■ TASK GOAL
Copy each line below containing "none".

■ SUPPLIED MATERIAL
* * * * * * *

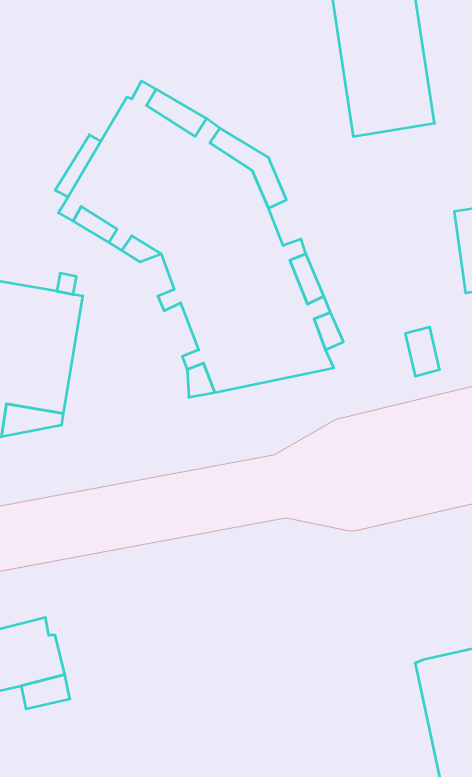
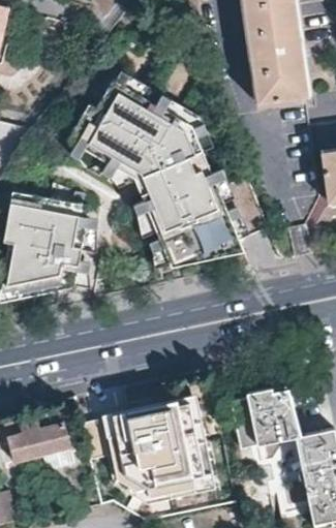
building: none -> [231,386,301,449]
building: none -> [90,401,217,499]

* * * * * * *

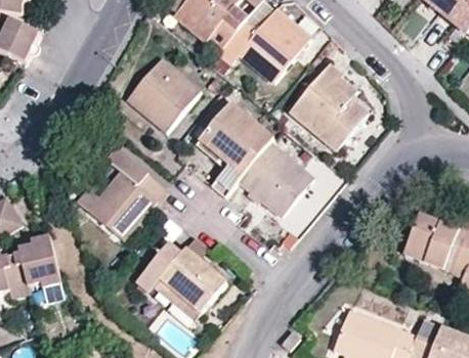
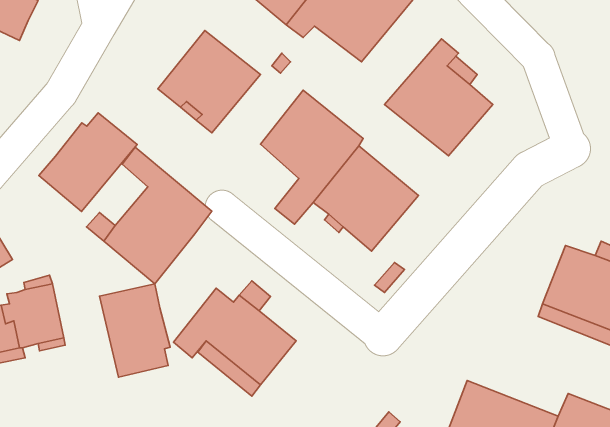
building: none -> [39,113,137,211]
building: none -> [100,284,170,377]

* * * * * * *

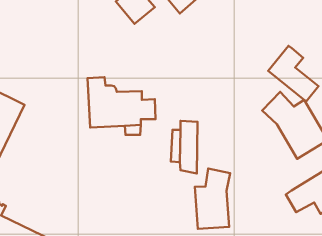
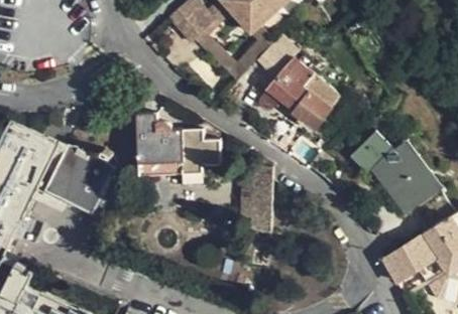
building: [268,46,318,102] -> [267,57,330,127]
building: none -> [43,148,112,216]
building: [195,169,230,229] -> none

* * * * * * *

■ WRITTEN ANSWER
building: none -> [231,386,301,449]
building: none -> [90,401,217,499]
building: none -> [39,113,137,211]
building: none -> [100,284,170,377]
building: none -> [43,148,112,216]
building: [195,169,230,229] -> none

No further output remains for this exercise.